_Task brief_. Could you set down the full listing, unchanged?

_Dataset content_.
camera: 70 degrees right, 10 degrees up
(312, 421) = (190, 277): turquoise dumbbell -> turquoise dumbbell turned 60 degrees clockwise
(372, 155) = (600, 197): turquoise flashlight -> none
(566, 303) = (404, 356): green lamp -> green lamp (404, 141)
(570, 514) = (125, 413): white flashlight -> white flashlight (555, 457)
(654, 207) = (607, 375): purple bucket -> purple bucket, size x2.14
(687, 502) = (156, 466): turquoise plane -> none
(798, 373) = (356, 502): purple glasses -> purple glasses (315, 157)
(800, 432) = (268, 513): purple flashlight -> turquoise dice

_Answer to the problem_.
camera: 70 degrees right, 10 degrees up
(312, 421) = (190, 277): turquoise dumbbell -> turquoise dumbbell turned 60 degrees clockwise
(372, 155) = (600, 197): turquoise flashlight -> none
(566, 303) = (404, 356): green lamp -> green lamp (404, 141)
(570, 514) = (125, 413): white flashlight -> white flashlight (555, 457)
(654, 207) = (607, 375): purple bucket -> purple bucket, size x2.14
(687, 502) = (156, 466): turquoise plane -> none
(798, 373) = (356, 502): purple glasses -> purple glasses (315, 157)
(800, 432) = (268, 513): purple flashlight -> turquoise dice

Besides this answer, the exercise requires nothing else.